Exercise brief: Provide the records once more, identical to the original.

===== Available data

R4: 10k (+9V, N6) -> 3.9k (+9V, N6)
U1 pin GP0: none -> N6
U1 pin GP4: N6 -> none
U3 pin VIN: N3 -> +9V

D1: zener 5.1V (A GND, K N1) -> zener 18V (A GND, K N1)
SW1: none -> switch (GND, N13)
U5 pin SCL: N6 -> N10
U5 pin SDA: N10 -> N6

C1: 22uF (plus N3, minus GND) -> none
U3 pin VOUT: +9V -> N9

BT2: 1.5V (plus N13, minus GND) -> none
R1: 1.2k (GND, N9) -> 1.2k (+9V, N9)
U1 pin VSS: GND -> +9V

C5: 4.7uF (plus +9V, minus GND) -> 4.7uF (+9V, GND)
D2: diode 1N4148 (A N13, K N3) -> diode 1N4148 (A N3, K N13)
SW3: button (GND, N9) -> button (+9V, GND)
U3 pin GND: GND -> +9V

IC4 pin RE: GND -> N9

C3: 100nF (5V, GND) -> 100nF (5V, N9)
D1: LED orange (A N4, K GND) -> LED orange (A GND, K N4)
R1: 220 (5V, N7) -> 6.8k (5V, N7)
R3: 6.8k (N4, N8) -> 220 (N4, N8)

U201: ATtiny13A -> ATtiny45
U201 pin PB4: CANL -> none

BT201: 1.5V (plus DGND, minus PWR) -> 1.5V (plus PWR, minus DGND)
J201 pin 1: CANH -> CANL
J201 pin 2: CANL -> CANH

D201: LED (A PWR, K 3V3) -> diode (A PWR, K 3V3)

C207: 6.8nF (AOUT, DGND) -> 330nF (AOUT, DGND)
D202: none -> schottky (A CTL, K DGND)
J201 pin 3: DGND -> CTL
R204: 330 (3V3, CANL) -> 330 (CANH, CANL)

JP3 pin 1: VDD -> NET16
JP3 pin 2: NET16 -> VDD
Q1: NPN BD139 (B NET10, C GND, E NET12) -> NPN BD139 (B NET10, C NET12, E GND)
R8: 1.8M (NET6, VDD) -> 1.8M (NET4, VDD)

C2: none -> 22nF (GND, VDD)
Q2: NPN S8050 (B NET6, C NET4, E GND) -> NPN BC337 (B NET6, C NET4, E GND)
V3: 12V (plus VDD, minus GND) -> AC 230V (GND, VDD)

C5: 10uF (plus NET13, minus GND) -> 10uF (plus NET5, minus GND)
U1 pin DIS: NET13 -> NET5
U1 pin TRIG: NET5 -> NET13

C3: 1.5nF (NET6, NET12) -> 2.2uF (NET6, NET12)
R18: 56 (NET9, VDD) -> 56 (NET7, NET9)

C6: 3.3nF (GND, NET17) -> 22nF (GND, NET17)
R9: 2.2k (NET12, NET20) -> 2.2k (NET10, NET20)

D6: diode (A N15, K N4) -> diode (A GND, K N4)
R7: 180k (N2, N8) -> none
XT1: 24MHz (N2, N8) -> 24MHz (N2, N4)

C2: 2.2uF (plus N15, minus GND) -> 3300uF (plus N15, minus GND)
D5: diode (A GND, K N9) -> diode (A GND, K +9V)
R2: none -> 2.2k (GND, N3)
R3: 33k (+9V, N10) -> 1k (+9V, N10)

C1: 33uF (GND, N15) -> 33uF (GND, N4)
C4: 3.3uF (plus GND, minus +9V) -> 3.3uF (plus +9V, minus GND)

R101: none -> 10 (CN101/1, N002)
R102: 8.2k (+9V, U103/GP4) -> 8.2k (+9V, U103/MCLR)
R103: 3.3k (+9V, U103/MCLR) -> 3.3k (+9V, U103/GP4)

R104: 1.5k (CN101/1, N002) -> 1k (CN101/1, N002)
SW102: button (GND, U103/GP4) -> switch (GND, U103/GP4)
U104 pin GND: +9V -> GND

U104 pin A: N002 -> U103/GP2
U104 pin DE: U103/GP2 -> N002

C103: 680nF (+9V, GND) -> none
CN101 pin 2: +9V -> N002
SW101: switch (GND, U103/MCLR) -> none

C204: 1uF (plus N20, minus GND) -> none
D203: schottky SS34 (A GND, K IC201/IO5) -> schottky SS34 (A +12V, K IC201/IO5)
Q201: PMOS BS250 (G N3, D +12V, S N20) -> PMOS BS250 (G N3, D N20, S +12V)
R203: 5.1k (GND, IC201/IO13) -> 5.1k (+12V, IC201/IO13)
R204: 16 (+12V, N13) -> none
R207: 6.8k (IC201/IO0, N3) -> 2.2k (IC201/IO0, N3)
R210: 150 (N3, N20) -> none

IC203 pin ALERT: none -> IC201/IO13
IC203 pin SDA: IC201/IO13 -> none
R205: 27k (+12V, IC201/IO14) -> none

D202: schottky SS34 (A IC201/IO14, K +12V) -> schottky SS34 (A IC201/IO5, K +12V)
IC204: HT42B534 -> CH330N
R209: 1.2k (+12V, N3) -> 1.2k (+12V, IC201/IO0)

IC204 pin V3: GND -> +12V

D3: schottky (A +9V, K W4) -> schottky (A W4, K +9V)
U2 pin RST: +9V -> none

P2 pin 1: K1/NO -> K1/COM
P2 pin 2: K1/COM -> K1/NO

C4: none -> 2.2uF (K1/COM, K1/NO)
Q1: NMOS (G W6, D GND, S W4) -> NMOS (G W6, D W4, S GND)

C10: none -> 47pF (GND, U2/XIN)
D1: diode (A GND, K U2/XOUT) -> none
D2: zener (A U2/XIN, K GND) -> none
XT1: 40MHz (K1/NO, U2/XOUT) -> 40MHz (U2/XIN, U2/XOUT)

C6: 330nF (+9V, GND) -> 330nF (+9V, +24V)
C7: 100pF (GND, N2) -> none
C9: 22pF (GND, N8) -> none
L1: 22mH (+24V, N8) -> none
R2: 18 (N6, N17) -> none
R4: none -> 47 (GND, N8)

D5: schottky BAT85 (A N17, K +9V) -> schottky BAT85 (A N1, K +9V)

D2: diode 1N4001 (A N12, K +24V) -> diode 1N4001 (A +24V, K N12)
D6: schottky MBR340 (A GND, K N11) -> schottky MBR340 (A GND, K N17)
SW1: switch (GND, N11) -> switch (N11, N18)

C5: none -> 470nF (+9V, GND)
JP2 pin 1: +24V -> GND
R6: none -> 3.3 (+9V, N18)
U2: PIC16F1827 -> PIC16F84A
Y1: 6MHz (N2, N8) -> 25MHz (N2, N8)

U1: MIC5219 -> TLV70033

==========

The answer:
R4: 10k (+9V, N6) -> 3.9k (+9V, N6)
U1 pin GP0: none -> N6
U1 pin GP4: N6 -> none
U3 pin VIN: N3 -> +9V

D1: zener 5.1V (A GND, K N1) -> zener 18V (A GND, K N1)
SW1: none -> switch (GND, N13)
U5 pin SCL: N6 -> N10
U5 pin SDA: N10 -> N6

C1: 22uF (plus N3, minus GND) -> none
U3 pin VOUT: +9V -> N9

BT2: 1.5V (plus N13, minus GND) -> none
R1: 1.2k (GND, N9) -> 1.2k (+9V, N9)
U1 pin VSS: GND -> +9V

C5: 4.7uF (plus +9V, minus GND) -> 4.7uF (+9V, GND)
D2: diode 1N4148 (A N13, K N3) -> diode 1N4148 (A N3, K N13)
SW3: button (GND, N9) -> button (+9V, GND)
U3 pin GND: GND -> +9V

IC4 pin RE: GND -> N9

C3: 100nF (5V, GND) -> 100nF (5V, N9)
D1: LED orange (A N4, K GND) -> LED orange (A GND, K N4)
R1: 220 (5V, N7) -> 6.8k (5V, N7)
R3: 6.8k (N4, N8) -> 220 (N4, N8)

U201: ATtiny13A -> ATtiny45
U201 pin PB4: CANL -> none

BT201: 1.5V (plus DGND, minus PWR) -> 1.5V (plus PWR, minus DGND)
J201 pin 1: CANH -> CANL
J201 pin 2: CANL -> CANH

D201: LED (A PWR, K 3V3) -> diode (A PWR, K 3V3)

C207: 6.8nF (AOUT, DGND) -> 330nF (AOUT, DGND)
D202: none -> schottky (A CTL, K DGND)
J201 pin 3: DGND -> CTL
R204: 330 (3V3, CANL) -> 330 (CANH, CANL)

JP3 pin 1: VDD -> NET16
JP3 pin 2: NET16 -> VDD
Q1: NPN BD139 (B NET10, C GND, E NET12) -> NPN BD139 (B NET10, C NET12, E GND)
R8: 1.8M (NET6, VDD) -> 1.8M (NET4, VDD)

C2: none -> 22nF (GND, VDD)
Q2: NPN S8050 (B NET6, C NET4, E GND) -> NPN BC337 (B NET6, C NET4, E GND)
V3: 12V (plus VDD, minus GND) -> AC 230V (GND, VDD)

C5: 10uF (plus NET13, minus GND) -> 10uF (plus NET5, minus GND)
U1 pin DIS: NET13 -> NET5
U1 pin TRIG: NET5 -> NET13

C3: 1.5nF (NET6, NET12) -> 2.2uF (NET6, NET12)
R18: 56 (NET9, VDD) -> 56 (NET7, NET9)

C6: 3.3nF (GND, NET17) -> 22nF (GND, NET17)
R9: 2.2k (NET12, NET20) -> 2.2k (NET10, NET20)

D6: diode (A N15, K N4) -> diode (A GND, K N4)
R7: 180k (N2, N8) -> none
XT1: 24MHz (N2, N8) -> 24MHz (N2, N4)

C2: 2.2uF (plus N15, minus GND) -> 3300uF (plus N15, minus GND)
D5: diode (A GND, K N9) -> diode (A GND, K +9V)
R2: none -> 2.2k (GND, N3)
R3: 33k (+9V, N10) -> 1k (+9V, N10)

C1: 33uF (GND, N15) -> 33uF (GND, N4)
C4: 3.3uF (plus GND, minus +9V) -> 3.3uF (plus +9V, minus GND)

R101: none -> 10 (CN101/1, N002)
R102: 8.2k (+9V, U103/GP4) -> 8.2k (+9V, U103/MCLR)
R103: 3.3k (+9V, U103/MCLR) -> 3.3k (+9V, U103/GP4)

R104: 1.5k (CN101/1, N002) -> 1k (CN101/1, N002)
SW102: button (GND, U103/GP4) -> switch (GND, U103/GP4)
U104 pin GND: +9V -> GND

U104 pin A: N002 -> U103/GP2
U104 pin DE: U103/GP2 -> N002

C103: 680nF (+9V, GND) -> none
CN101 pin 2: +9V -> N002
SW101: switch (GND, U103/MCLR) -> none

C204: 1uF (plus N20, minus GND) -> none
D203: schottky SS34 (A GND, K IC201/IO5) -> schottky SS34 (A +12V, K IC201/IO5)
Q201: PMOS BS250 (G N3, D +12V, S N20) -> PMOS BS250 (G N3, D N20, S +12V)
R203: 5.1k (GND, IC201/IO13) -> 5.1k (+12V, IC201/IO13)
R204: 16 (+12V, N13) -> none
R207: 6.8k (IC201/IO0, N3) -> 2.2k (IC201/IO0, N3)
R210: 150 (N3, N20) -> none

IC203 pin ALERT: none -> IC201/IO13
IC203 pin SDA: IC201/IO13 -> none
R205: 27k (+12V, IC201/IO14) -> none

D202: schottky SS34 (A IC201/IO14, K +12V) -> schottky SS34 (A IC201/IO5, K +12V)
IC204: HT42B534 -> CH330N
R209: 1.2k (+12V, N3) -> 1.2k (+12V, IC201/IO0)

IC204 pin V3: GND -> +12V

D3: schottky (A +9V, K W4) -> schottky (A W4, K +9V)
U2 pin RST: +9V -> none

P2 pin 1: K1/NO -> K1/COM
P2 pin 2: K1/COM -> K1/NO

C4: none -> 2.2uF (K1/COM, K1/NO)
Q1: NMOS (G W6, D GND, S W4) -> NMOS (G W6, D W4, S GND)

C10: none -> 47pF (GND, U2/XIN)
D1: diode (A GND, K U2/XOUT) -> none
D2: zener (A U2/XIN, K GND) -> none
XT1: 40MHz (K1/NO, U2/XOUT) -> 40MHz (U2/XIN, U2/XOUT)

C6: 330nF (+9V, GND) -> 330nF (+9V, +24V)
C7: 100pF (GND, N2) -> none
C9: 22pF (GND, N8) -> none
L1: 22mH (+24V, N8) -> none
R2: 18 (N6, N17) -> none
R4: none -> 47 (GND, N8)

D5: schottky BAT85 (A N17, K +9V) -> schottky BAT85 (A N1, K +9V)

D2: diode 1N4001 (A N12, K +24V) -> diode 1N4001 (A +24V, K N12)
D6: schottky MBR340 (A GND, K N11) -> schottky MBR340 (A GND, K N17)
SW1: switch (GND, N11) -> switch (N11, N18)

C5: none -> 470nF (+9V, GND)
JP2 pin 1: +24V -> GND
R6: none -> 3.3 (+9V, N18)
U2: PIC16F1827 -> PIC16F84A
Y1: 6MHz (N2, N8) -> 25MHz (N2, N8)

U1: MIC5219 -> TLV70033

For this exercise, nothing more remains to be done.